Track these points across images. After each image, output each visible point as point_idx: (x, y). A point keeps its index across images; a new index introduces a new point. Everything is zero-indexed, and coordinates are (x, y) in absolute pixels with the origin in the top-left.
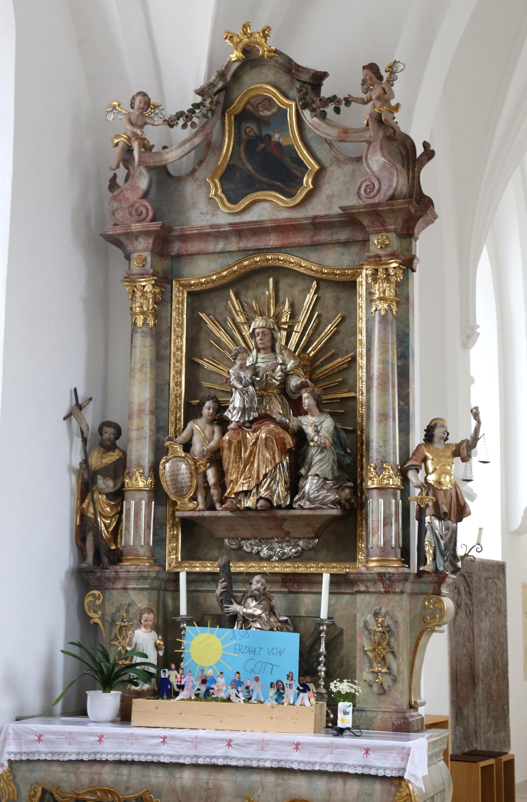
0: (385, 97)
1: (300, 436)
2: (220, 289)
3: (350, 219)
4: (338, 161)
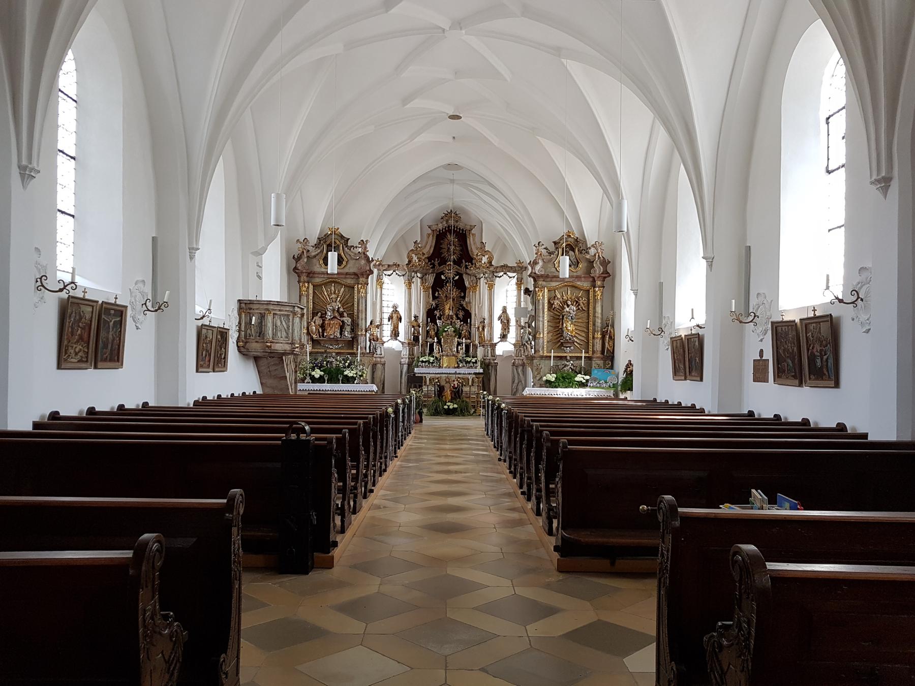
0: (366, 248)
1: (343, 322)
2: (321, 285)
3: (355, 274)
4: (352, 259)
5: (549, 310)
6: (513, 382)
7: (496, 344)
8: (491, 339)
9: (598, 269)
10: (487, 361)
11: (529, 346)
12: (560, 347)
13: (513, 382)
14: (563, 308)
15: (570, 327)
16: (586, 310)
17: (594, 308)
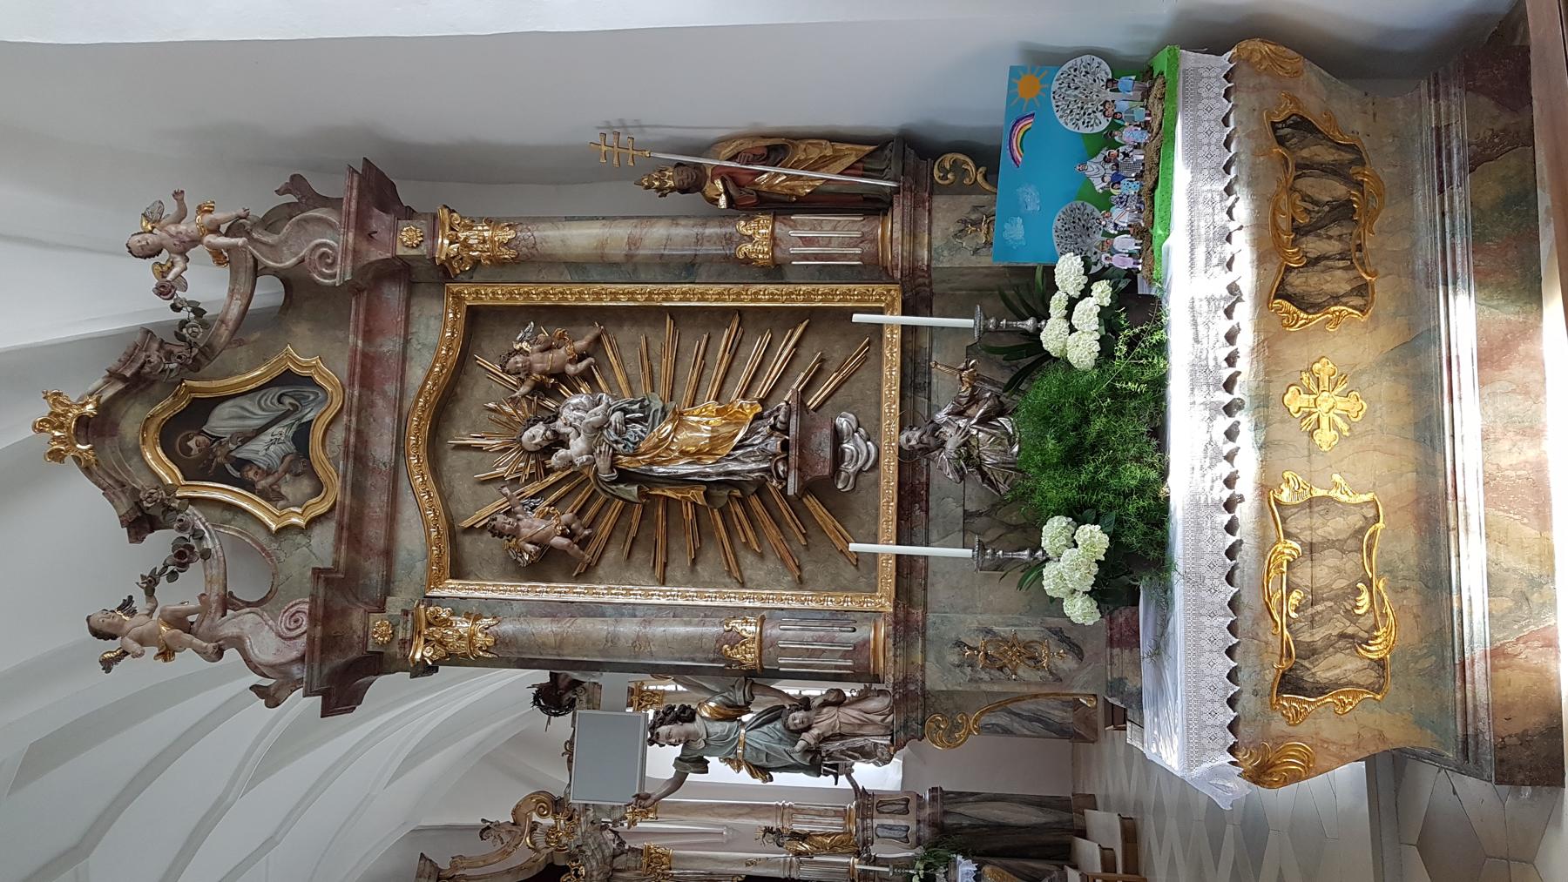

────────────────────

_What needs to be done:_ Repeat the lines from the one containing "5: (549, 310)" through the end of the items, both ends included. Leave the pictures out of your answer.

_The output:_
5: (549, 310)
6: (513, 382)
7: (496, 344)
8: (491, 339)
9: (598, 269)
10: (487, 361)
11: (529, 346)
12: (560, 347)
13: (513, 382)
14: (563, 308)
15: (570, 327)
16: (586, 310)
17: (594, 308)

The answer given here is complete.